◆ **WHAT IS BEING ASKED**
The required result is each line of the entries below containing the string "none".

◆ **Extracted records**
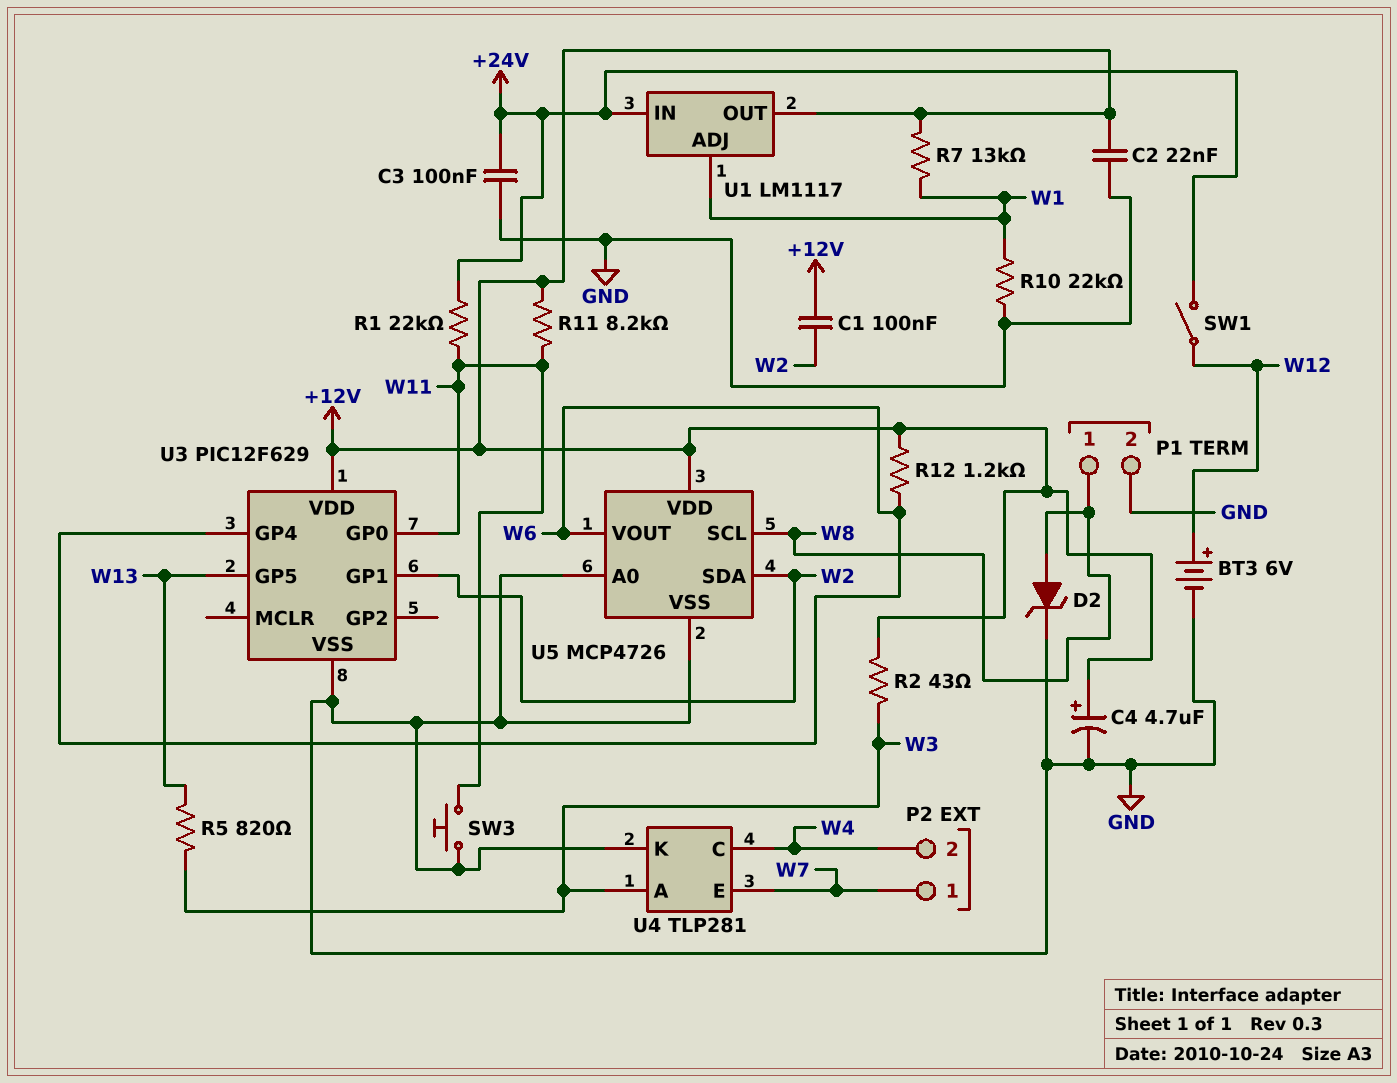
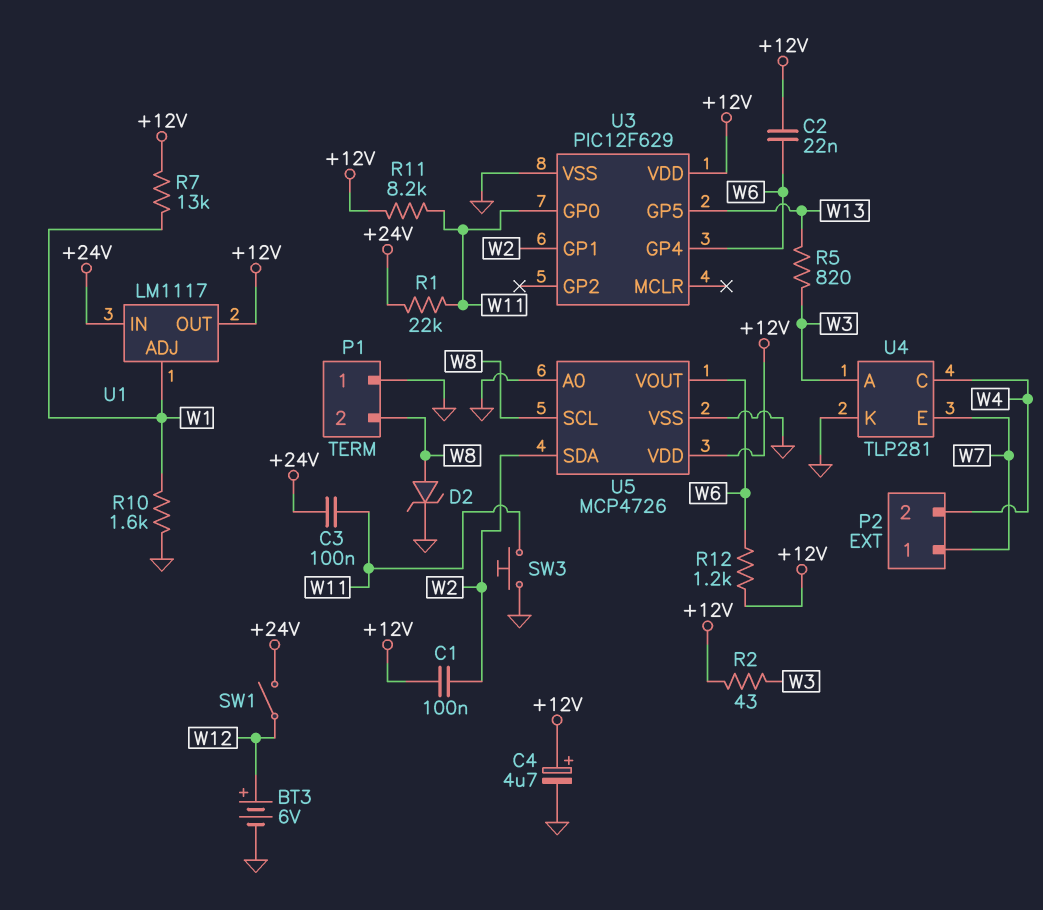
C2: 22nF (+12V, GND) -> 22nF (+12V, W6)
C3: 100nF (+24V, GND) -> 100nF (+24V, W11)
P1 pin 1: W8 -> GND
P1 pin 2: GND -> W8
R10: 22k (GND, W1) -> 1.6k (GND, W1)

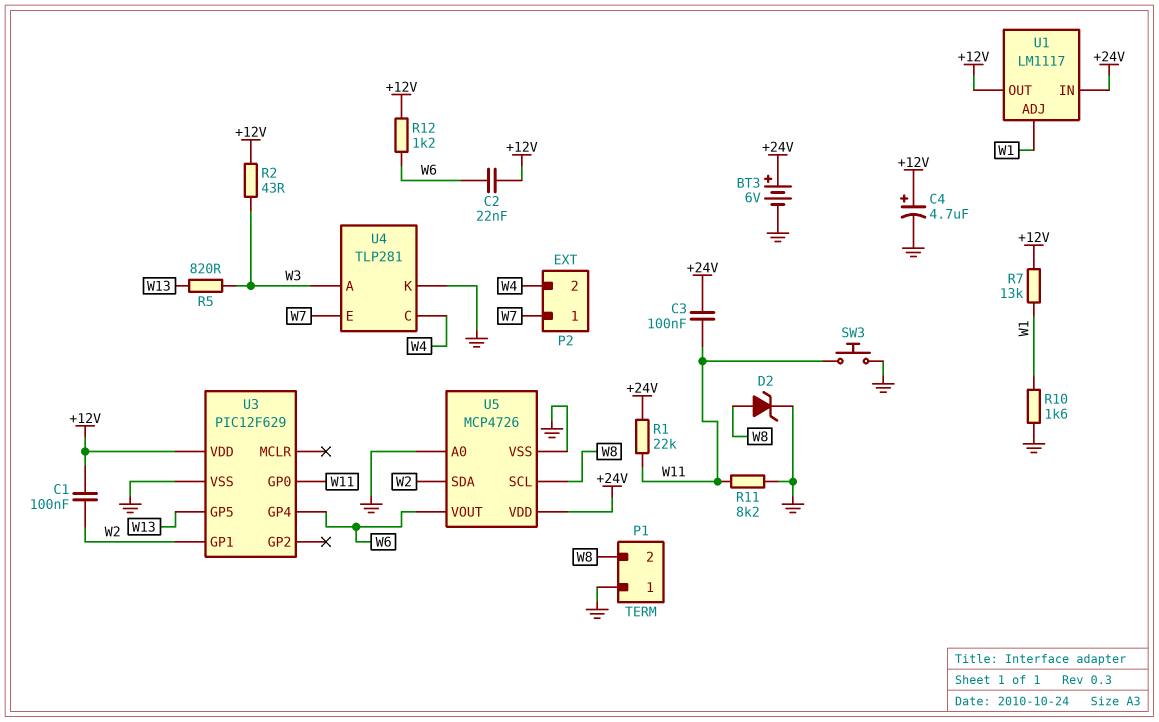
BT3: 6V (plus W12, minus GND) -> 6V (plus +24V, minus GND)
R11: 8.2k (+12V, W11) -> 8.2k (GND, W11)
SW1: switch (+24V, W12) -> none
U5 pin VDD: +12V -> +24V

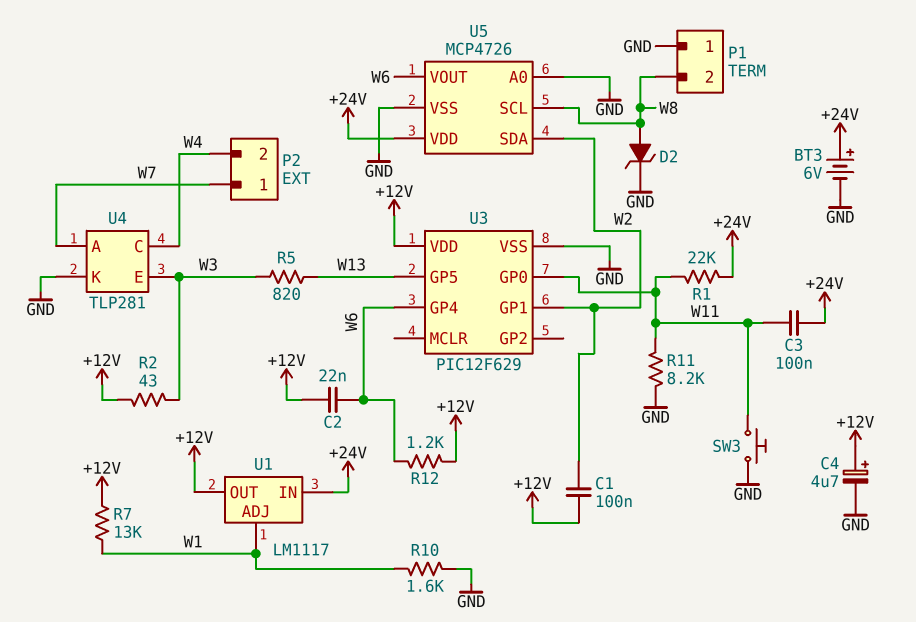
U4 pin A: W3 -> W7
U4 pin E: W7 -> W3

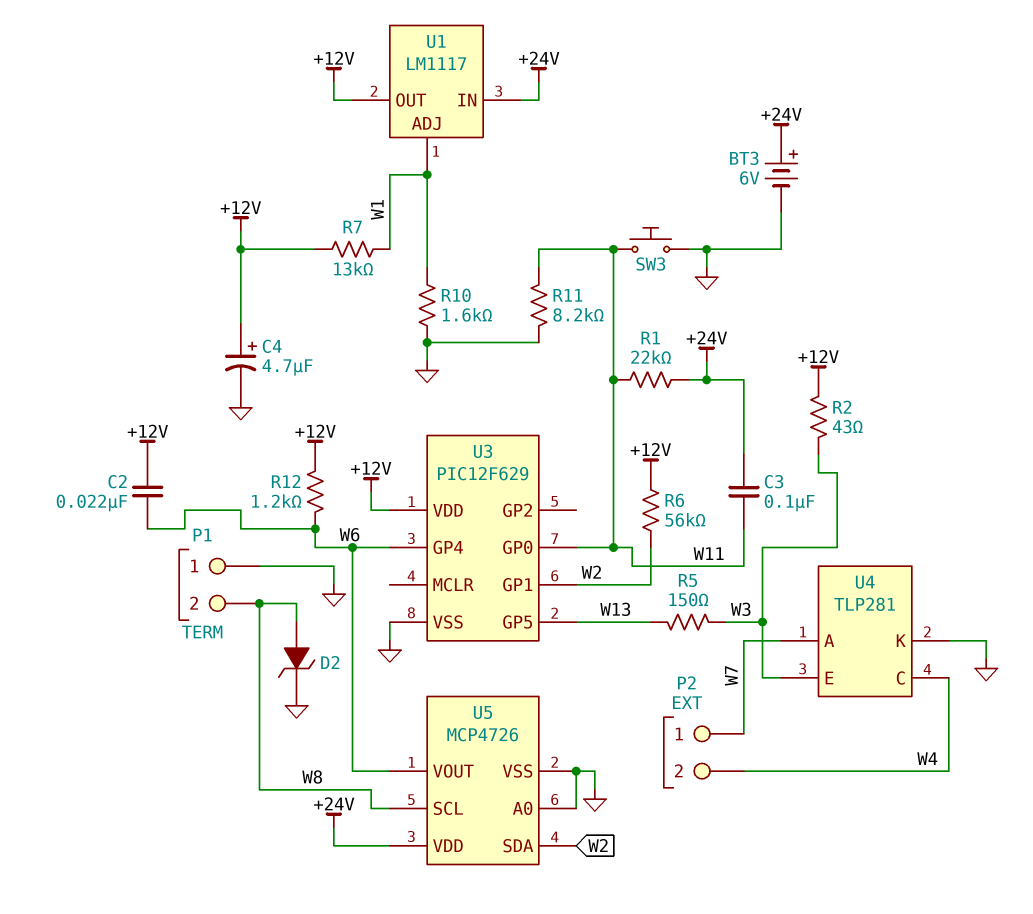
C1: 100nF (+12V, W2) -> none
R5: 820 (W3, W13) -> 150 (W3, W13)
R6: none -> 56k (+12V, W2)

◆ **EXERCISE RESPONSE**
SW1: switch (+24V, W12) -> none
C1: 100nF (+12V, W2) -> none
R6: none -> 56k (+12V, W2)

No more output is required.